Lines of the data that contain the word "grey" are the ones to copy.

• _Extracted data entries_:
━━━━━━━━━━━━━━━━

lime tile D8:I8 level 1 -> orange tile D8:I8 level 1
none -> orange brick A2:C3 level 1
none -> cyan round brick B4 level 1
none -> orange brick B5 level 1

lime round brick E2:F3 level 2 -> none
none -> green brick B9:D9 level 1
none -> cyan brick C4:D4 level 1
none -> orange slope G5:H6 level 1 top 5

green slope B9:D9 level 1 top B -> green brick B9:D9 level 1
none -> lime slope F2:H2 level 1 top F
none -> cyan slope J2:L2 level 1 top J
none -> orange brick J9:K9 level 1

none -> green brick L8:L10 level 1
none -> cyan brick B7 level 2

━━━━━━━━━━━━━━━━

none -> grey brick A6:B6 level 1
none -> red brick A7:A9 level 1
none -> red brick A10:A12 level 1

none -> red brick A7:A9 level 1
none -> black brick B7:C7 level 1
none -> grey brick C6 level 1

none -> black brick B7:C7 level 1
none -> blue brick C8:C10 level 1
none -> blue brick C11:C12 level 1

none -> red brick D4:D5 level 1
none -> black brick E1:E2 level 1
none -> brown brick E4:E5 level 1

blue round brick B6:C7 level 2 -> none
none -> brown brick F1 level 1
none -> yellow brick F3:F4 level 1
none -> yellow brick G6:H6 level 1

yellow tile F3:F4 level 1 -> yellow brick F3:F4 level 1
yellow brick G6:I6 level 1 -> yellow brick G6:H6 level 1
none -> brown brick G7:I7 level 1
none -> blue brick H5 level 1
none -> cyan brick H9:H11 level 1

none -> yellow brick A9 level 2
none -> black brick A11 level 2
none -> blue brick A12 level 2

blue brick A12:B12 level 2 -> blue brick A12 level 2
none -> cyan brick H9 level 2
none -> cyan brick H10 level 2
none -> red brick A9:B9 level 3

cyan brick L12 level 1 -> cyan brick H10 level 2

━━━━━━━━━━━━━━━━

• _Finished exercise_:
none -> grey brick A6:B6 level 1
none -> grey brick C6 level 1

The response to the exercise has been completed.